*WORK ITEM*. Your reply should contain every record, restated word for word.

★ ★ ★

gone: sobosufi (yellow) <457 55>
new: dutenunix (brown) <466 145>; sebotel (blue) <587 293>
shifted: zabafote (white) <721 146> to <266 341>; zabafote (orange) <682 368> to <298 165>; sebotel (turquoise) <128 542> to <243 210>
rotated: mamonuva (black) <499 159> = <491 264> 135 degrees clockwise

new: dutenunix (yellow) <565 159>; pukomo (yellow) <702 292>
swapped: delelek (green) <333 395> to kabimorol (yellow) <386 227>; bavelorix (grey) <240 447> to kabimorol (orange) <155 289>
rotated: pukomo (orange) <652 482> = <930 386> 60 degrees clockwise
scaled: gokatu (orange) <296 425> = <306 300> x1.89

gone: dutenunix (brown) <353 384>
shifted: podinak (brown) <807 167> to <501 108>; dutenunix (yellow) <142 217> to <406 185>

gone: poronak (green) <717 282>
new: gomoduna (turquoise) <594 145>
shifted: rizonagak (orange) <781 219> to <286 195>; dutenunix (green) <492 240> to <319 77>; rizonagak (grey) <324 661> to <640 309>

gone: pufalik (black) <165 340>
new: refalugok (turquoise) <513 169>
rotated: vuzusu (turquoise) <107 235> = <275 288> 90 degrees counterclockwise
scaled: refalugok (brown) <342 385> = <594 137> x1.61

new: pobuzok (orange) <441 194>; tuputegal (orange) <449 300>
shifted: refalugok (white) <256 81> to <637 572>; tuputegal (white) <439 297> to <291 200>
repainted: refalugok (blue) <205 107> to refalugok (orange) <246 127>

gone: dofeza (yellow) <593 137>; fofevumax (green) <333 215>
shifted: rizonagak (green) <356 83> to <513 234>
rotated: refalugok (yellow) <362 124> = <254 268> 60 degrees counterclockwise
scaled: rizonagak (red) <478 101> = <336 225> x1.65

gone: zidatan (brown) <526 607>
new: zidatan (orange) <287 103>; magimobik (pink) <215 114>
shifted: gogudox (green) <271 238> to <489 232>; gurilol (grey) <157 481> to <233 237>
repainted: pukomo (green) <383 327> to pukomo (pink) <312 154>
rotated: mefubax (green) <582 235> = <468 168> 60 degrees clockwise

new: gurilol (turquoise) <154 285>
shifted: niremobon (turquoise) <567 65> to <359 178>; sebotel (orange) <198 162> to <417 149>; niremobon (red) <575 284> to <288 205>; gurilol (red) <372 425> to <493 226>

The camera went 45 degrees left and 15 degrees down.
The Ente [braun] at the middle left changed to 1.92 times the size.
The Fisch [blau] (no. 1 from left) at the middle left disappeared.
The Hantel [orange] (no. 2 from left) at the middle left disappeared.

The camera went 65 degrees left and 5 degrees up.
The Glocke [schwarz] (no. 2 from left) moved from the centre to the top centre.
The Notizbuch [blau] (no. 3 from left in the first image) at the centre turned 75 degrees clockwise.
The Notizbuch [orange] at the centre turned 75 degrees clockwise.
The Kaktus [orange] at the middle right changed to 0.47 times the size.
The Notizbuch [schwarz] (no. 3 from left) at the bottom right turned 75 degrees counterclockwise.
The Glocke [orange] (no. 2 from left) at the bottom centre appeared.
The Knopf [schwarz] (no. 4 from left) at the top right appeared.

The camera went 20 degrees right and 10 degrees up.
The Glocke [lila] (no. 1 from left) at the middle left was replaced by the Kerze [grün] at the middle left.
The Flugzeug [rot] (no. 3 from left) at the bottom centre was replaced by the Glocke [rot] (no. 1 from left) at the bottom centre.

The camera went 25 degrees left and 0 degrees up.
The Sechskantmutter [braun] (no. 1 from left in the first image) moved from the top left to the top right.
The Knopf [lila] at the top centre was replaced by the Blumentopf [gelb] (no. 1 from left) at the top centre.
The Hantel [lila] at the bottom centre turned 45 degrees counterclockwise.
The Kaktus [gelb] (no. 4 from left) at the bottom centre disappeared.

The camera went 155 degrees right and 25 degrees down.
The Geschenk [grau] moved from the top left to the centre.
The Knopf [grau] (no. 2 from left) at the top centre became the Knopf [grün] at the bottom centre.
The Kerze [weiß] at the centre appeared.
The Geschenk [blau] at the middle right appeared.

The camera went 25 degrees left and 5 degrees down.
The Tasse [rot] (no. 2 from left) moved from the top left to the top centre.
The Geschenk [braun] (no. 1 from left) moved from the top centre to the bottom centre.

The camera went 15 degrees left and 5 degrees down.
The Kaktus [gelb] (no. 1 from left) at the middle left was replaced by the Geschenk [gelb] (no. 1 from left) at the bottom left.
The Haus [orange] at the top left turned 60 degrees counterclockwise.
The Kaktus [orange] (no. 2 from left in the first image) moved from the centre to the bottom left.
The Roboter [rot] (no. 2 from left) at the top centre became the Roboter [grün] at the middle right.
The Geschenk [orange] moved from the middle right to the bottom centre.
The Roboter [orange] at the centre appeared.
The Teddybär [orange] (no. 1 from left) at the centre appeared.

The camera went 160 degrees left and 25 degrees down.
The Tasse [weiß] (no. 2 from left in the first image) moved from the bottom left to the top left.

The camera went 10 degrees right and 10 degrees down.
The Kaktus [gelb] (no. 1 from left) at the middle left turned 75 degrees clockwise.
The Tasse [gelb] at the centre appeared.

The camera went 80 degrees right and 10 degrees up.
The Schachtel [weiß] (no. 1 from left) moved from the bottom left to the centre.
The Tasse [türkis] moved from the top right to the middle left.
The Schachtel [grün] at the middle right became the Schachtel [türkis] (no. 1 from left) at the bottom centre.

★ ★ ★

*ANSWER TO THIS EXERCISE*.
gone: sobosufi (yellow) <457 55>
new: dutenunix (brown) <466 145>; sebotel (blue) <587 293>
shifted: zabafote (white) <721 146> to <266 341>; zabafote (orange) <682 368> to <298 165>; sebotel (turquoise) <128 542> to <243 210>
rotated: mamonuva (black) <499 159> = <491 264> 135 degrees clockwise

new: dutenunix (yellow) <565 159>; pukomo (yellow) <702 292>
swapped: delelek (green) <333 395> to kabimorol (yellow) <386 227>; bavelorix (grey) <240 447> to kabimorol (orange) <155 289>
rotated: pukomo (orange) <652 482> = <930 386> 60 degrees clockwise
scaled: gokatu (orange) <296 425> = <306 300> x1.89

gone: dutenunix (brown) <353 384>
shifted: podinak (brown) <807 167> to <501 108>; dutenunix (yellow) <142 217> to <406 185>

gone: poronak (green) <717 282>
new: gomoduna (turquoise) <594 145>
shifted: rizonagak (orange) <781 219> to <286 195>; dutenunix (green) <492 240> to <319 77>; rizonagak (grey) <324 661> to <640 309>

gone: pufalik (black) <165 340>
new: refalugok (turquoise) <513 169>
rotated: vuzusu (turquoise) <107 235> = <275 288> 90 degrees counterclockwise
scaled: refalugok (brown) <342 385> = <594 137> x1.61

new: pobuzok (orange) <441 194>; tuputegal (orange) <449 300>
shifted: refalugok (white) <256 81> to <637 572>; tuputegal (white) <439 297> to <291 200>
repainted: refalugok (blue) <205 107> to refalugok (orange) <246 127>

gone: dofeza (yellow) <593 137>; fofevumax (green) <333 215>
shifted: rizonagak (green) <356 83> to <513 234>
rotated: refalugok (yellow) <362 124> = <254 268> 60 degrees counterclockwise
scaled: rizonagak (red) <478 101> = <336 225> x1.65

gone: zidatan (brown) <526 607>
new: zidatan (orange) <287 103>; magimobik (pink) <215 114>
shifted: gogudox (green) <271 238> to <489 232>; gurilol (grey) <157 481> to <233 237>
repainted: pukomo (green) <383 327> to pukomo (pink) <312 154>
rotated: mefubax (green) <582 235> = <468 168> 60 degrees clockwise

new: gurilol (turquoise) <154 285>
shifted: niremobon (turquoise) <567 65> to <359 178>; sebotel (orange) <198 162> to <417 149>; niremobon (red) <575 284> to <288 205>; gurilol (red) <372 425> to <493 226>

The camera went 45 degrees left and 15 degrees down.
The Ente [braun] at the middle left changed to 1.92 times the size.
The Fisch [blau] (no. 1 from left) at the middle left disappeared.
The Hantel [orange] (no. 2 from left) at the middle left disappeared.

The camera went 65 degrees left and 5 degrees up.
The Glocke [schwarz] (no. 2 from left) moved from the centre to the top centre.
The Notizbuch [blau] (no. 3 from left in the first image) at the centre turned 75 degrees clockwise.
The Notizbuch [orange] at the centre turned 75 degrees clockwise.
The Kaktus [orange] at the middle right changed to 0.47 times the size.
The Notizbuch [schwarz] (no. 3 from left) at the bottom right turned 75 degrees counterclockwise.
The Glocke [orange] (no. 2 from left) at the bottom centre appeared.
The Knopf [schwarz] (no. 4 from left) at the top right appeared.

The camera went 20 degrees right and 10 degrees up.
The Glocke [lila] (no. 1 from left) at the middle left was replaced by the Kerze [grün] at the middle left.
The Flugzeug [rot] (no. 3 from left) at the bottom centre was replaced by the Glocke [rot] (no. 1 from left) at the bottom centre.

The camera went 25 degrees left and 0 degrees up.
The Sechskantmutter [braun] (no. 1 from left in the first image) moved from the top left to the top right.
The Knopf [lila] at the top centre was replaced by the Blumentopf [gelb] (no. 1 from left) at the top centre.
The Hantel [lila] at the bottom centre turned 45 degrees counterclockwise.
The Kaktus [gelb] (no. 4 from left) at the bottom centre disappeared.

The camera went 155 degrees right and 25 degrees down.
The Geschenk [grau] moved from the top left to the centre.
The Knopf [grau] (no. 2 from left) at the top centre became the Knopf [grün] at the bottom centre.
The Kerze [weiß] at the centre appeared.
The Geschenk [blau] at the middle right appeared.

The camera went 25 degrees left and 5 degrees down.
The Tasse [rot] (no. 2 from left) moved from the top left to the top centre.
The Geschenk [braun] (no. 1 from left) moved from the top centre to the bottom centre.

The camera went 15 degrees left and 5 degrees down.
The Kaktus [gelb] (no. 1 from left) at the middle left was replaced by the Geschenk [gelb] (no. 1 from left) at the bottom left.
The Haus [orange] at the top left turned 60 degrees counterclockwise.
The Kaktus [orange] (no. 2 from left in the first image) moved from the centre to the bottom left.
The Roboter [rot] (no. 2 from left) at the top centre became the Roboter [grün] at the middle right.
The Geschenk [orange] moved from the middle right to the bottom centre.
The Roboter [orange] at the centre appeared.
The Teddybär [orange] (no. 1 from left) at the centre appeared.

The camera went 160 degrees left and 25 degrees down.
The Tasse [weiß] (no. 2 from left in the first image) moved from the bottom left to the top left.

The camera went 10 degrees right and 10 degrees down.
The Kaktus [gelb] (no. 1 from left) at the middle left turned 75 degrees clockwise.
The Tasse [gelb] at the centre appeared.

The camera went 80 degrees right and 10 degrees up.
The Schachtel [weiß] (no. 1 from left) moved from the bottom left to the centre.
The Tasse [türkis] moved from the top right to the middle left.
The Schachtel [grün] at the middle right became the Schachtel [türkis] (no. 1 from left) at the bottom centre.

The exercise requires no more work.